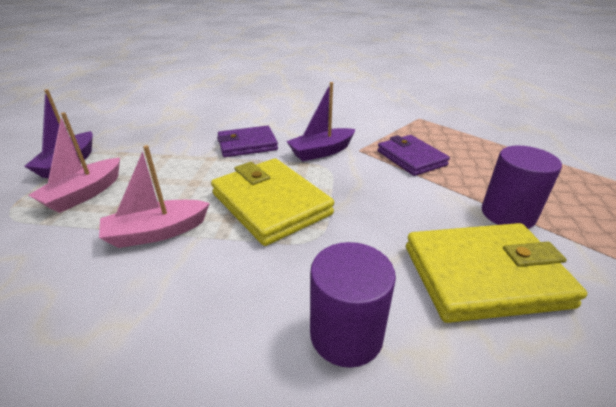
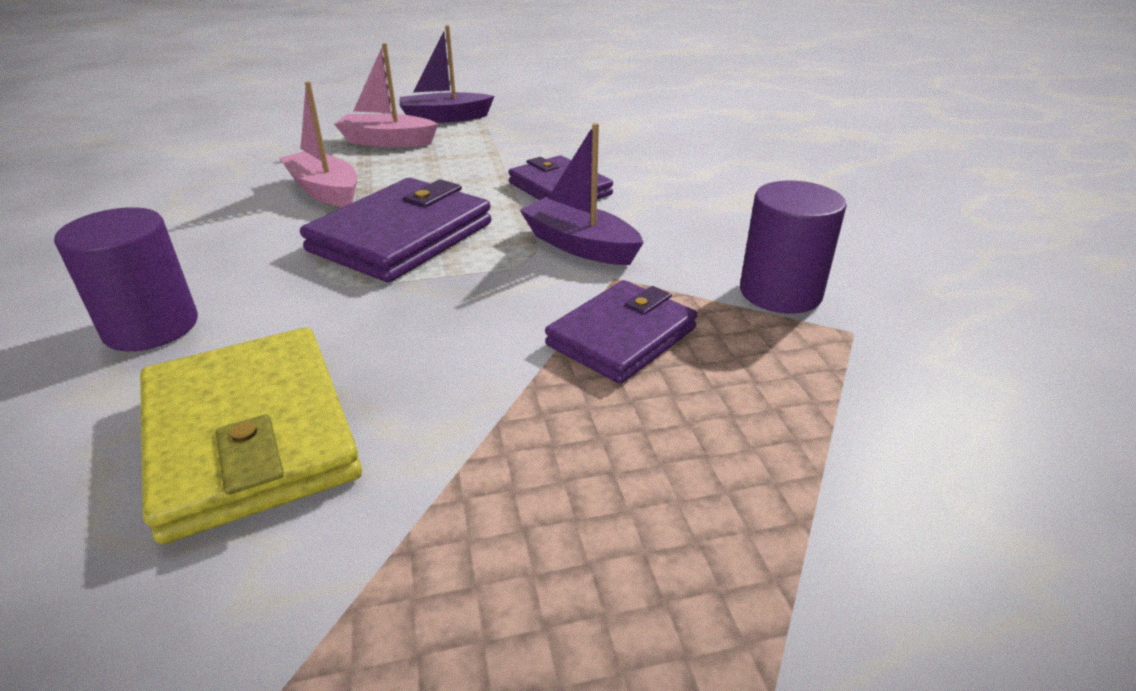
camera: 70 degrees right, 0 degrees up
(271, 204) = (402, 237): yellow wallet -> purple wallet
(508, 214) = (448, 473): purple cylinder -> purple cylinder (780, 292)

------------------------------------------------

▶ [What to work on]:
The complete material, set down exactly and stripped of pictures, is the expected response.

▶ [Response box]:
camera: 70 degrees right, 0 degrees up
(271, 204) = (402, 237): yellow wallet -> purple wallet
(508, 214) = (448, 473): purple cylinder -> purple cylinder (780, 292)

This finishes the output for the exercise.